### Provided material

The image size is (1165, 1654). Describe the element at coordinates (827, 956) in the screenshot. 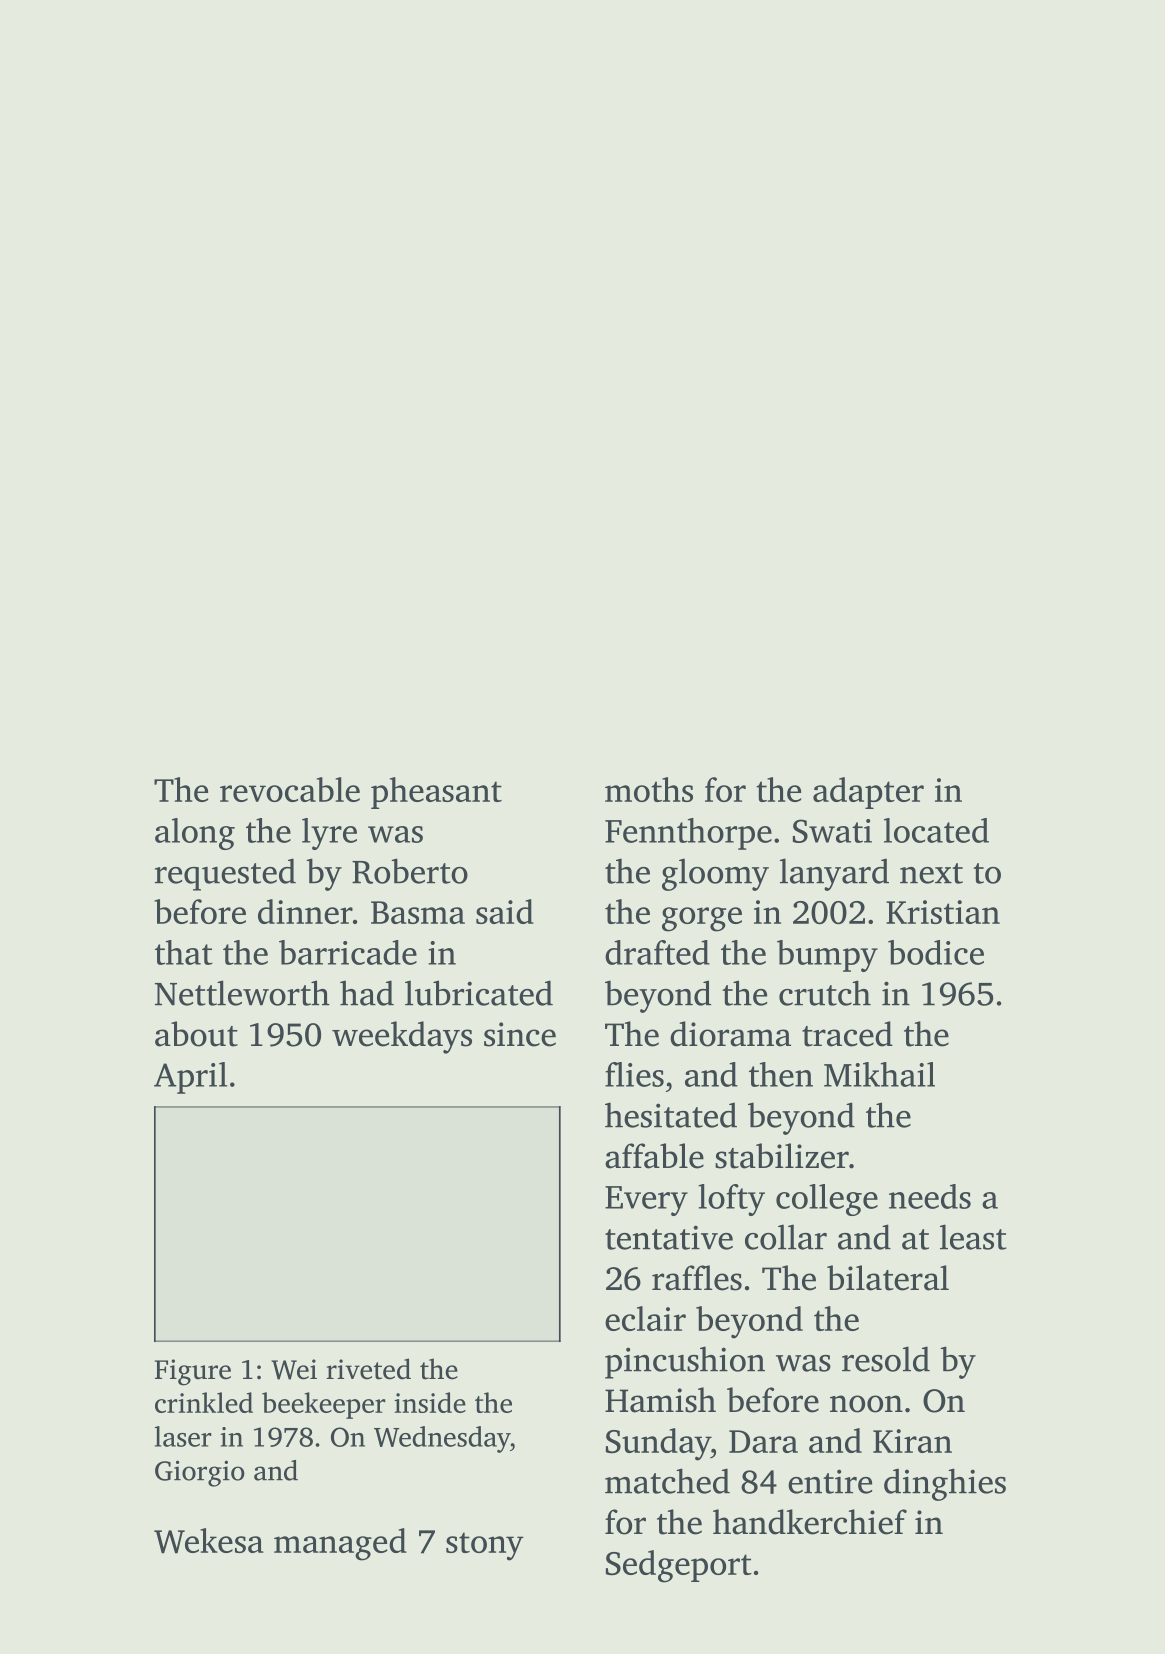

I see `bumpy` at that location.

######
### Provided material

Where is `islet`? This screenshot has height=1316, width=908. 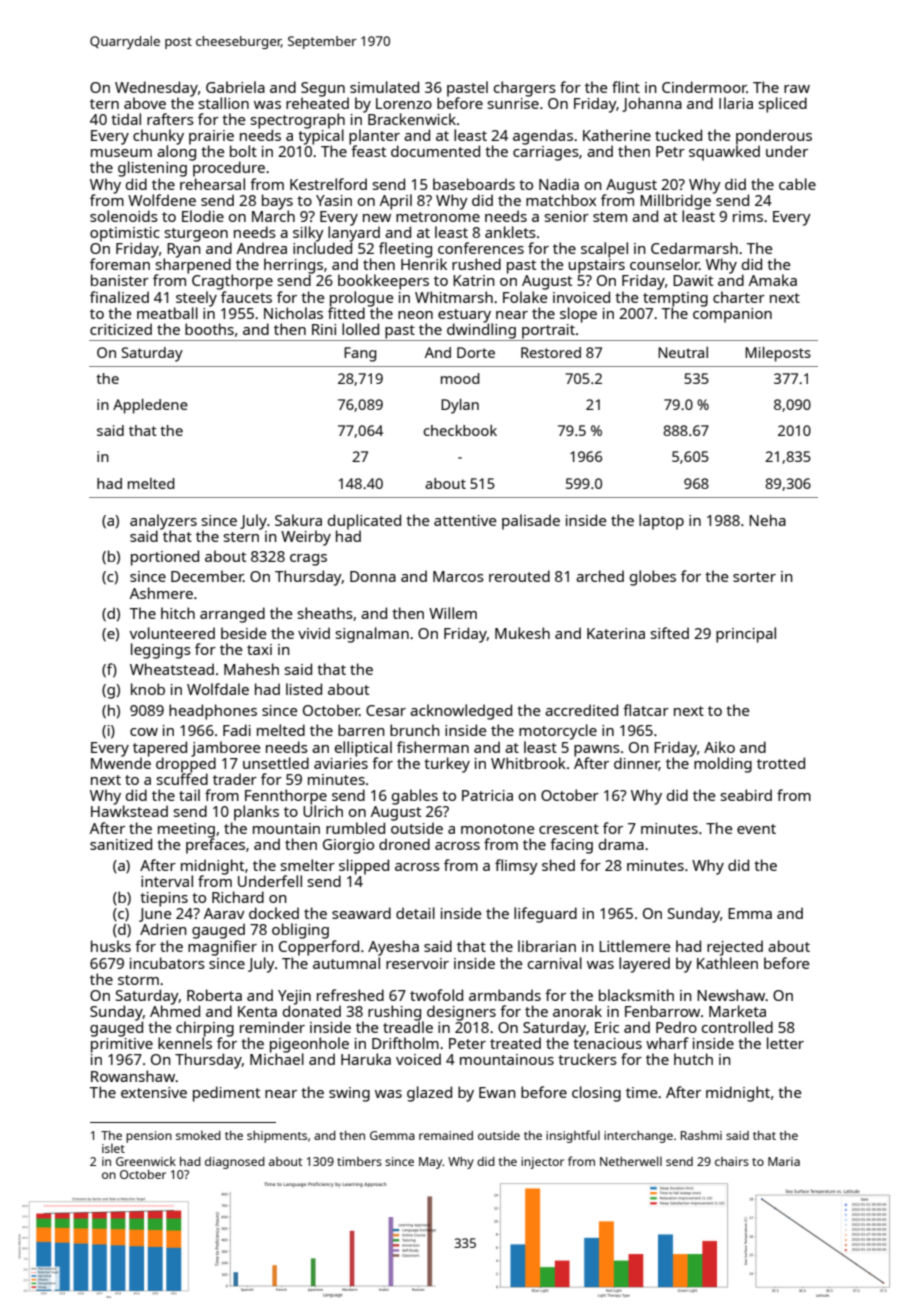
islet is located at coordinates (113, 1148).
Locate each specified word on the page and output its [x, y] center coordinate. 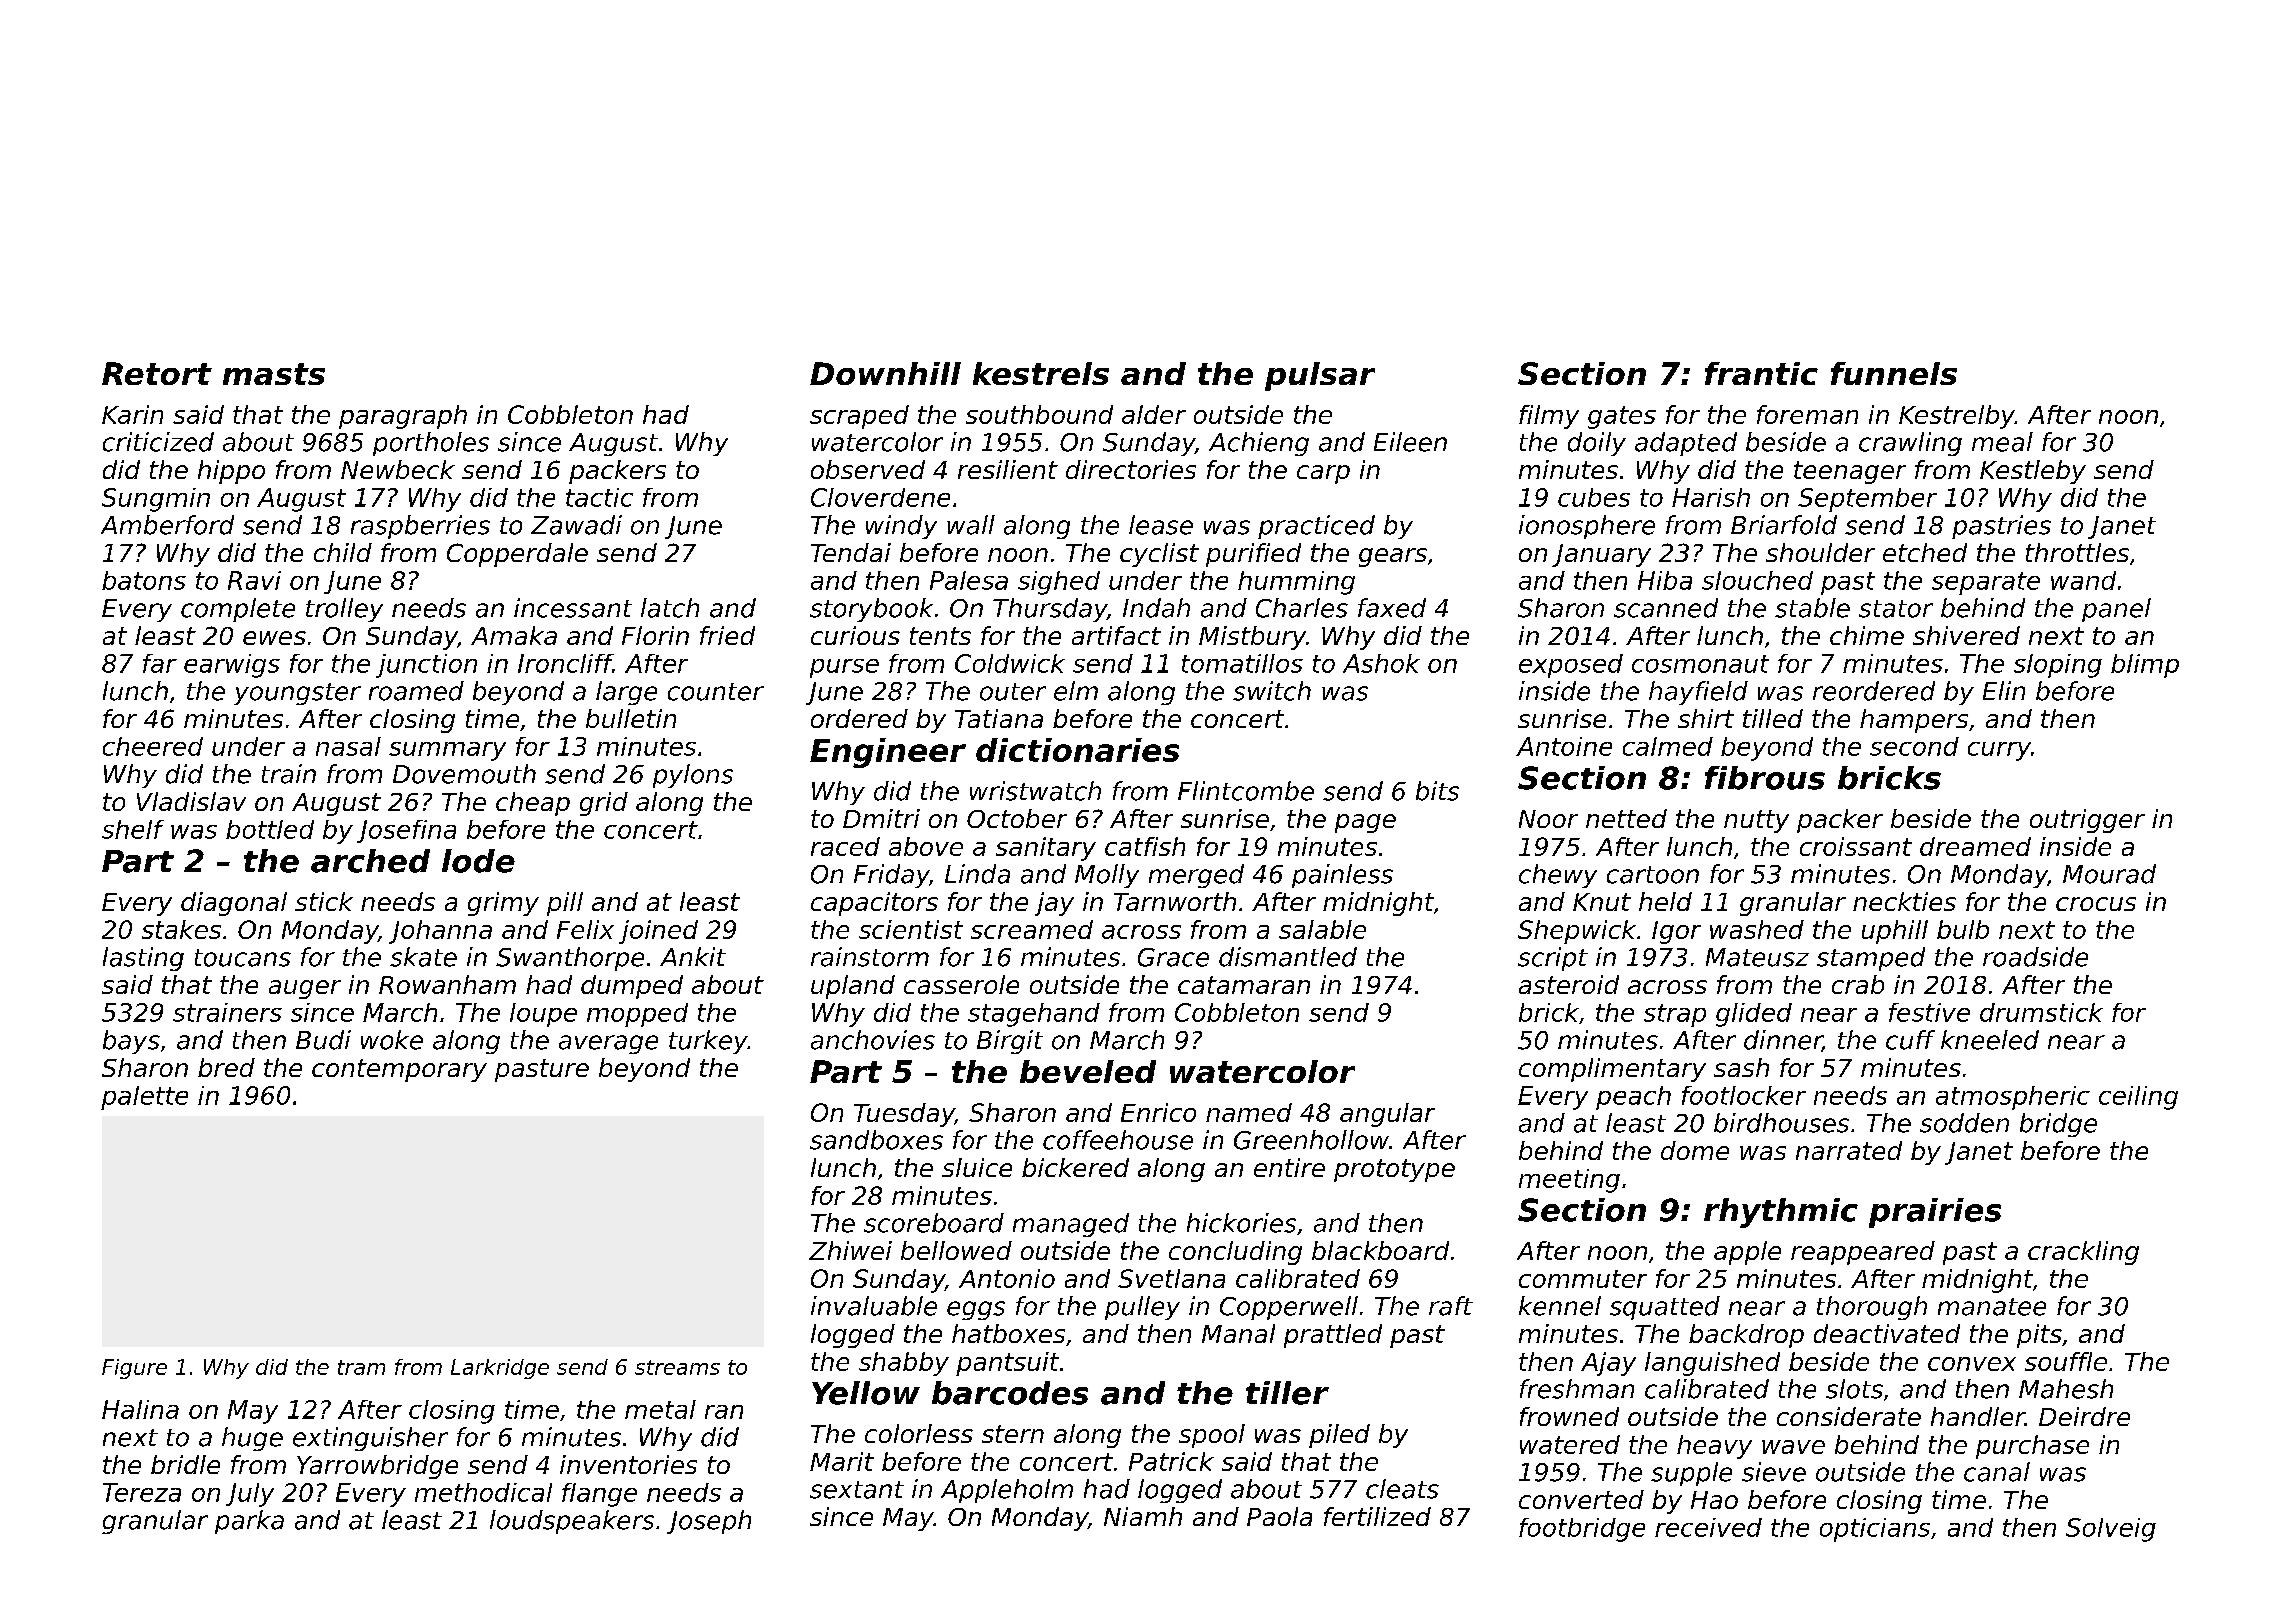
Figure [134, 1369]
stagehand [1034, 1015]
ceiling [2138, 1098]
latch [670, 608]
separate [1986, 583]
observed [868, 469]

######

What the exercise asks: Update the rows between the line holding "has height=1316, width=908." and the line holding "ceiling [2138, 1098]", inclusive, by replacing "page" with "screen" and leaving everything else unchanged. Leave the pictures out of your answer.

Result of this exercise:
Where is `islet`? This screenshot has height=1316, width=908. 
islet is located at coordinates (113, 1148).
Locate each specified word on the screen and output its [x, y] center coordinate. 
Figure [134, 1369]
stagehand [1034, 1015]
ceiling [2138, 1098]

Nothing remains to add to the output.